#### [What you need to do]
Every line in the records below that holds "arrow" must be identified and copied.
--- --- ---
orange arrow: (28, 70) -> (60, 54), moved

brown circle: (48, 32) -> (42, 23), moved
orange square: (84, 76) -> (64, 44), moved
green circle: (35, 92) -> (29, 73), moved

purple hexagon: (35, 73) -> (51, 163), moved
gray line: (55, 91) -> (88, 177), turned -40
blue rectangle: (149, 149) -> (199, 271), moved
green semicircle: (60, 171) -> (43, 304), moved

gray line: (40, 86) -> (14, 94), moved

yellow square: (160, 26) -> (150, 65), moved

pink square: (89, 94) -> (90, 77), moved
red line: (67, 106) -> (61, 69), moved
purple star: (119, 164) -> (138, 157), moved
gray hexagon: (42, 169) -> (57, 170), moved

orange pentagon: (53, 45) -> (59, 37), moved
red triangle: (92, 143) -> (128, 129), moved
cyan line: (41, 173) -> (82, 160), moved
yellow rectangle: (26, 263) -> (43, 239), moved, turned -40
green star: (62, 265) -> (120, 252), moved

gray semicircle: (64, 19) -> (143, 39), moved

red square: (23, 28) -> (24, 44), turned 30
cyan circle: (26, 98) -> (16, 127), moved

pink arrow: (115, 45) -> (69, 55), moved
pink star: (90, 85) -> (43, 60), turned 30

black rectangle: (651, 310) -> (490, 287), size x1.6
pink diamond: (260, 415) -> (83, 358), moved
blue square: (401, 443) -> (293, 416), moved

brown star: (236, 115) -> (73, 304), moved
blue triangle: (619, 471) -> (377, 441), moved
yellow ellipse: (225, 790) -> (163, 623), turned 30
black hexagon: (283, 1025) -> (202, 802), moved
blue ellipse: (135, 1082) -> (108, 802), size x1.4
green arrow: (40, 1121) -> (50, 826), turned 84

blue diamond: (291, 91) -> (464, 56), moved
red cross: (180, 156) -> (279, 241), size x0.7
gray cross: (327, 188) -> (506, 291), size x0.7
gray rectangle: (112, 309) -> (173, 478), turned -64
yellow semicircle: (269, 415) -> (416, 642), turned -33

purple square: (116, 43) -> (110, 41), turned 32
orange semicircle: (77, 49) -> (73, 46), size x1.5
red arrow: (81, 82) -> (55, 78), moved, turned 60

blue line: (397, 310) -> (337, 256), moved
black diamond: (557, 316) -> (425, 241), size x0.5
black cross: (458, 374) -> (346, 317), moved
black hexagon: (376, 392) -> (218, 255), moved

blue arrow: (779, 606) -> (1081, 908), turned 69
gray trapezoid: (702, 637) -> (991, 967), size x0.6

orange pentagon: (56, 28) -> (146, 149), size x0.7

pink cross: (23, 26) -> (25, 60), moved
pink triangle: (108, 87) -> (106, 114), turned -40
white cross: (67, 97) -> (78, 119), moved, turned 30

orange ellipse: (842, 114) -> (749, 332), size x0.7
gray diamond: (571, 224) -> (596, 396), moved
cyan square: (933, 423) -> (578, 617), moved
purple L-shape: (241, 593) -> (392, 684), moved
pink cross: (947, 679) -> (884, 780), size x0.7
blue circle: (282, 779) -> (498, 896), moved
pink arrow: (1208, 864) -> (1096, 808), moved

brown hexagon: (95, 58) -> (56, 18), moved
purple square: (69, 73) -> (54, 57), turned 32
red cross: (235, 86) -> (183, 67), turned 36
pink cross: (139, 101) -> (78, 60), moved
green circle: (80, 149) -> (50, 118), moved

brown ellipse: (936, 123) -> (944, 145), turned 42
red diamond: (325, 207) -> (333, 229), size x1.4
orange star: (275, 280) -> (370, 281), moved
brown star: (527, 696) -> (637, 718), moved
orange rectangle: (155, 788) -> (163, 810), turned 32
--- --- ---
#### [Solution to this problem]
orange arrow: (28, 70) -> (60, 54), moved
pink arrow: (115, 45) -> (69, 55), moved
green arrow: (40, 1121) -> (50, 826), turned 84
red arrow: (81, 82) -> (55, 78), moved, turned 60
blue arrow: (779, 606) -> (1081, 908), turned 69
pink arrow: (1208, 864) -> (1096, 808), moved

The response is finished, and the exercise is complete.